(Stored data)
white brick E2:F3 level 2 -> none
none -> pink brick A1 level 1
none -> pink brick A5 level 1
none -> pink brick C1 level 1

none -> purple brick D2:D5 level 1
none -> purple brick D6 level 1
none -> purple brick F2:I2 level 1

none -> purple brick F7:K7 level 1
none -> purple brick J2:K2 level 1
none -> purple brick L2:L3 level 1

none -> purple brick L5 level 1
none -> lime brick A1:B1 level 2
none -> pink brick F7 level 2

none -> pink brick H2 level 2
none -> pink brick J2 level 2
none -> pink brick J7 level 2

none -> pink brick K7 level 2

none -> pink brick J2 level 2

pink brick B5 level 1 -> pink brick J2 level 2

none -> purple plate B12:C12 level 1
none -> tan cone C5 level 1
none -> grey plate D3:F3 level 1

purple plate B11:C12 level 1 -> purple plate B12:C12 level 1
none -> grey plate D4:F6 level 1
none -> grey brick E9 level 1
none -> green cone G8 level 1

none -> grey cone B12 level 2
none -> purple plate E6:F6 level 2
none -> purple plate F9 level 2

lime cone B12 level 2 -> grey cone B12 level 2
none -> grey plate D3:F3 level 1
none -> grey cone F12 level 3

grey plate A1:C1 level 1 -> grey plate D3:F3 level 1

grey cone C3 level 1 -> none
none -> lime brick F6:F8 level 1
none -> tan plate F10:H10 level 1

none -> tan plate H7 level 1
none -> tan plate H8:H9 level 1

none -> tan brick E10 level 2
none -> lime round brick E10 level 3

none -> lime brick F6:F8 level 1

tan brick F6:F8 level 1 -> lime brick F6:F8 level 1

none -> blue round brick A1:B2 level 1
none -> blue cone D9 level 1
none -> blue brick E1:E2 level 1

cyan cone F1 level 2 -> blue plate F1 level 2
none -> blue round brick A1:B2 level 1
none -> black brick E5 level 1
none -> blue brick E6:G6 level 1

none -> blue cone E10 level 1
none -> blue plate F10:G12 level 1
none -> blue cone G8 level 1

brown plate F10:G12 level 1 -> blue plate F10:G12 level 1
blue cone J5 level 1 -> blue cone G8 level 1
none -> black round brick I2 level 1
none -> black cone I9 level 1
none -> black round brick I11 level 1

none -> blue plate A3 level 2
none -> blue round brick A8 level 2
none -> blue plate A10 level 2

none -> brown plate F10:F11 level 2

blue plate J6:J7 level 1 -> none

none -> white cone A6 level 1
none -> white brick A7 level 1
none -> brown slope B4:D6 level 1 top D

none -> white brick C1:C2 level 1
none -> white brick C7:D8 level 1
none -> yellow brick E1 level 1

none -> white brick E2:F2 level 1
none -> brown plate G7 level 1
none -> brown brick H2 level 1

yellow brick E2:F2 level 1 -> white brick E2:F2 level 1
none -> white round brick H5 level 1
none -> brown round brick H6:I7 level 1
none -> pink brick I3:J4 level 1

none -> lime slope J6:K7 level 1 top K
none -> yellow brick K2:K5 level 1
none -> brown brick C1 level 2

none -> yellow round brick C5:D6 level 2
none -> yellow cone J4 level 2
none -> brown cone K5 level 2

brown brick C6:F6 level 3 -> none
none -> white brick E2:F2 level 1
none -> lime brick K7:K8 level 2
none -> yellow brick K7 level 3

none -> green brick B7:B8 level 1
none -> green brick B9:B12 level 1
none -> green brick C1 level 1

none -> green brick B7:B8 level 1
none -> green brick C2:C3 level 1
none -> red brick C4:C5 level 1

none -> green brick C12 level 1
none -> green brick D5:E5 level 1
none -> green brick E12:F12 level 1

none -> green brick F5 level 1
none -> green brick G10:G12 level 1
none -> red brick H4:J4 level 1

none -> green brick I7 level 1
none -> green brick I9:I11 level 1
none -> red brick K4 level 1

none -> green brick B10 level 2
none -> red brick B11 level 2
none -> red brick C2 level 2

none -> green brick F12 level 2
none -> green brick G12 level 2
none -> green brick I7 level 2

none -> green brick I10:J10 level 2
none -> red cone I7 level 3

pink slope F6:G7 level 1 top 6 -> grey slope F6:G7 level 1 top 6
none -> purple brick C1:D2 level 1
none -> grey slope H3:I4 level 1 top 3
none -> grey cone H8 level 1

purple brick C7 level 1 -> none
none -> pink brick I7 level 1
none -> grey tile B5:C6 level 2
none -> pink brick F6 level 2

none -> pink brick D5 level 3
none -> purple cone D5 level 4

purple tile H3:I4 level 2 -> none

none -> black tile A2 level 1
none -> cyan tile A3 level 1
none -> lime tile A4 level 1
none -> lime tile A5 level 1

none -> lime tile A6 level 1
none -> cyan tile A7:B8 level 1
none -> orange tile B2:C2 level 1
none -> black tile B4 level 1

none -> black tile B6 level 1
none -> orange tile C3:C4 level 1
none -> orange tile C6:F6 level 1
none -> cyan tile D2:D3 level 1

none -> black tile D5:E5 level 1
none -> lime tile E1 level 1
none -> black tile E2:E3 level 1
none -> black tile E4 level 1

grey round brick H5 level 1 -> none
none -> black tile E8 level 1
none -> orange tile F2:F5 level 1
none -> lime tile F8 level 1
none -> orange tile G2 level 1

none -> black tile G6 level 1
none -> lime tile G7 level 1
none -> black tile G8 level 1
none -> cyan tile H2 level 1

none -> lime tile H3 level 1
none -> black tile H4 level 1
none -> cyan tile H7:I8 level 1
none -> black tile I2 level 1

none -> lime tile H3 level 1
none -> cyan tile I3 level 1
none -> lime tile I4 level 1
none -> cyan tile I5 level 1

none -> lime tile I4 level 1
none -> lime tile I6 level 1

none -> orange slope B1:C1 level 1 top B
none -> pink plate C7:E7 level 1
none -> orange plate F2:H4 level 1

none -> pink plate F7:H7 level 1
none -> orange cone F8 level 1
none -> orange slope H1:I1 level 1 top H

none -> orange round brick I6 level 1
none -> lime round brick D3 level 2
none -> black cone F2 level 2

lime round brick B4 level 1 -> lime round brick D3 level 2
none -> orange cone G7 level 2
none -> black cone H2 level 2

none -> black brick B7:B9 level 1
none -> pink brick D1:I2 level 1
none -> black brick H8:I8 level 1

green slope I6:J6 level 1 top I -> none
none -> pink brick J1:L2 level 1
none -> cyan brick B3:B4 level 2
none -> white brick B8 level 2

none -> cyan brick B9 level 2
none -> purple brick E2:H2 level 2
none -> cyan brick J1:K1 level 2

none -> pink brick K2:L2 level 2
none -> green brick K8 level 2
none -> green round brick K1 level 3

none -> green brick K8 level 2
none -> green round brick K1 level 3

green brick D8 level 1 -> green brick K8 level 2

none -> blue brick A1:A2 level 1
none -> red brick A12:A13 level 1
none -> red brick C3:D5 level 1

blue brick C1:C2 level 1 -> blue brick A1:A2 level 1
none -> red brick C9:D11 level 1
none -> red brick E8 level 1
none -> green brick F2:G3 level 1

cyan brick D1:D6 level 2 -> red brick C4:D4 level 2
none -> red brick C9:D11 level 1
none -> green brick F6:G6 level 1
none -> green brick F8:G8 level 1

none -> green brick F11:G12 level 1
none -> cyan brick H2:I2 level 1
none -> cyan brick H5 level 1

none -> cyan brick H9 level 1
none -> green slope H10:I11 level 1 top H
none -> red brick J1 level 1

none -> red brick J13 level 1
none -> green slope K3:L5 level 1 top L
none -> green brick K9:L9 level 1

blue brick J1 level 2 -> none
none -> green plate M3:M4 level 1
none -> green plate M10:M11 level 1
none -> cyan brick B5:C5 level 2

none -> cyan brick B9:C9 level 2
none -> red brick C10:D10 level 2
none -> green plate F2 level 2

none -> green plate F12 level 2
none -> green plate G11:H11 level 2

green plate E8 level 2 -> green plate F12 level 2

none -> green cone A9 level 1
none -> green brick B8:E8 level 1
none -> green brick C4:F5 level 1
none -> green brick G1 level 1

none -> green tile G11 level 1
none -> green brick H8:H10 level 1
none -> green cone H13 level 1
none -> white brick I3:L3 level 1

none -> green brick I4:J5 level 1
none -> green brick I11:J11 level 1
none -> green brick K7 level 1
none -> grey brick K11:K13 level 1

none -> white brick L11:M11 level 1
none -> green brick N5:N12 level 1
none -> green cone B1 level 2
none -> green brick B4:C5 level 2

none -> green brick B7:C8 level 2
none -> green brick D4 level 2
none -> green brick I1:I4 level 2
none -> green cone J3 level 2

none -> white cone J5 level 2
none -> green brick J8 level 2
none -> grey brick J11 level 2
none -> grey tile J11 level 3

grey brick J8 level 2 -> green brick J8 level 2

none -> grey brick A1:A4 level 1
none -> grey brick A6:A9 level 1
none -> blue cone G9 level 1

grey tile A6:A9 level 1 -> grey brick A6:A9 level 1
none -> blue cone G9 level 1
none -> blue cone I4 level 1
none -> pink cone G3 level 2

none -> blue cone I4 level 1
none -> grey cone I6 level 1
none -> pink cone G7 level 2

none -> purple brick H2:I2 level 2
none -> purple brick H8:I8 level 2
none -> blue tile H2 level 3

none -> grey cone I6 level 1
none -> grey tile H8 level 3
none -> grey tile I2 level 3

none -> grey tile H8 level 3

**Action item**
Exactly how many lines in the data above contain the word "orange"? Respond with the number and nothing more.

**Written response**
11